### Requirement
Look through the material below and return every line that contains "degrees".

###

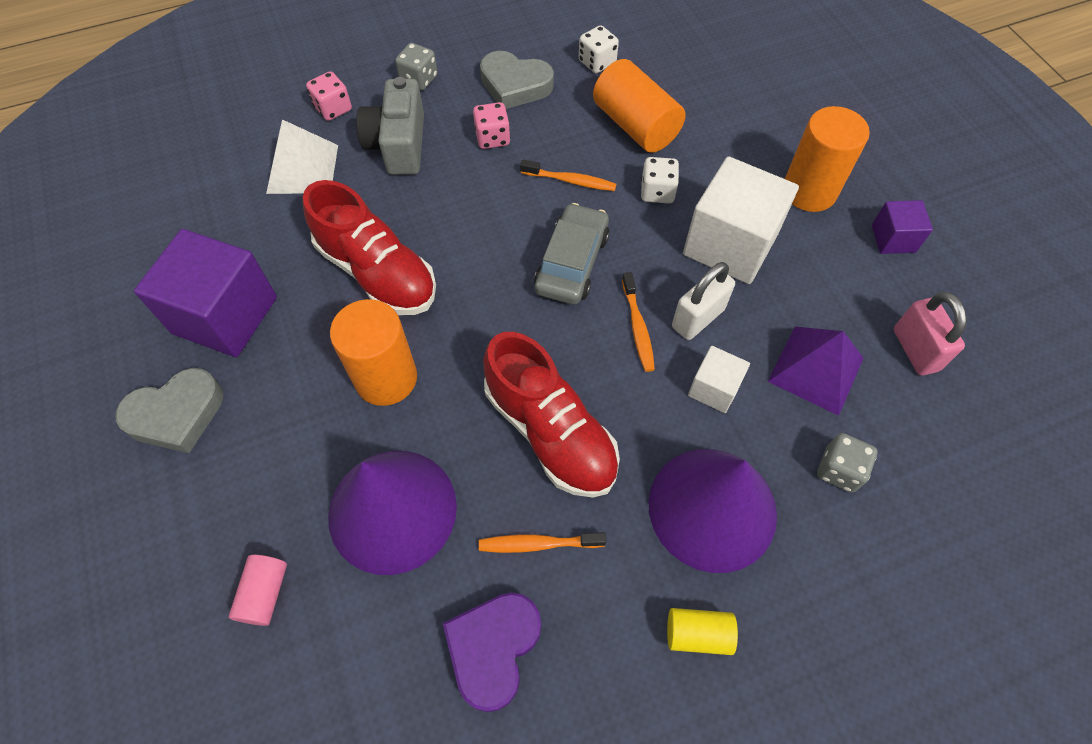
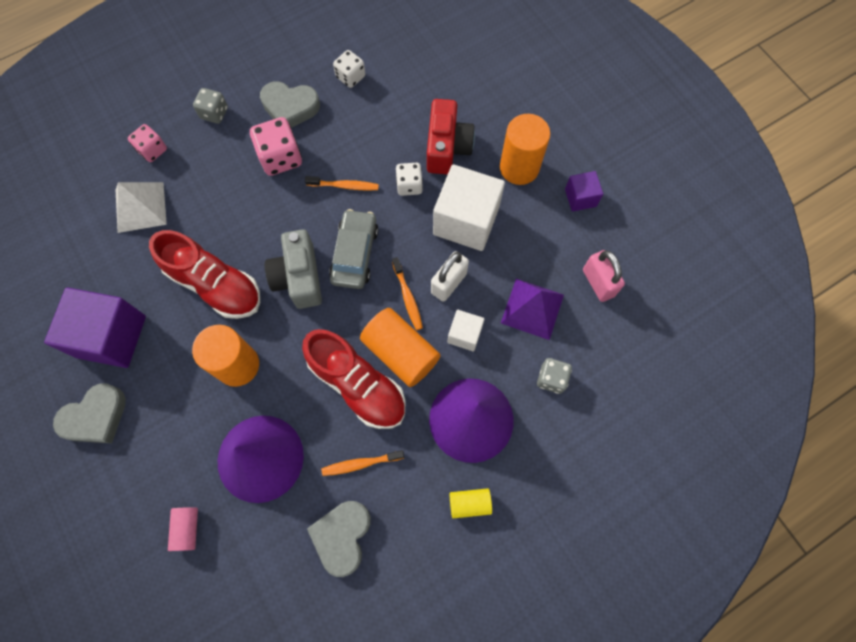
camera: 10 degrees left, 10 degrees up
(398, 144) = (209, 174): grey camera -> grey camera (299, 277)
(492, 138) = (280, 158): pink dice -> pink dice, size x1.58
(493, 649) = (342, 536): purple heart -> grey heart
(635, 125) = (387, 130): orange cylinder -> orange cylinder (401, 352)
(713, 155) = (447, 147): none -> red camera

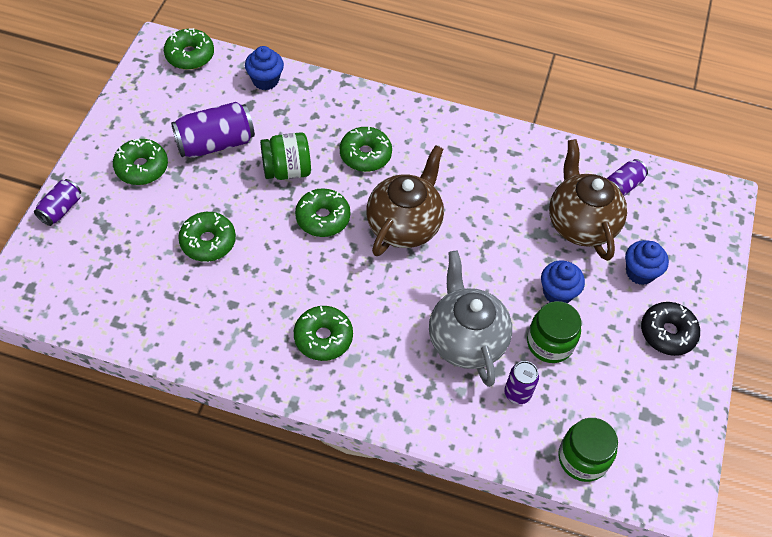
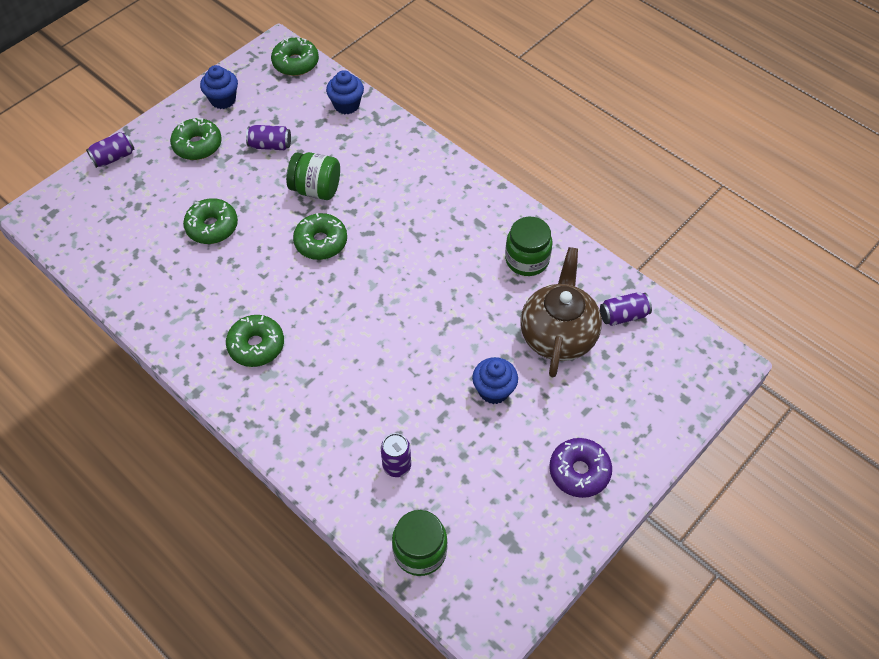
camera: 30 degrees right, 0 degrees up
(215, 143) = (270, 145): purple can -> purple can, size x0.58
(365, 155) = (393, 200): green donut -> none
(404, 225) = (389, 275): brown teapot -> none
(465, 340) = (380, 398): grey teapot -> none
(550, 343) = (456, 433): green jar -> green jar (527, 259)
(640, 272) = (588, 403): blue cupcake -> blue cupcake (223, 100)
(667, 333) = (579, 471): black donut -> purple donut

###

### Your response
camera: 10 degrees left, 10 degrees up
camera: 30 degrees right, 0 degrees up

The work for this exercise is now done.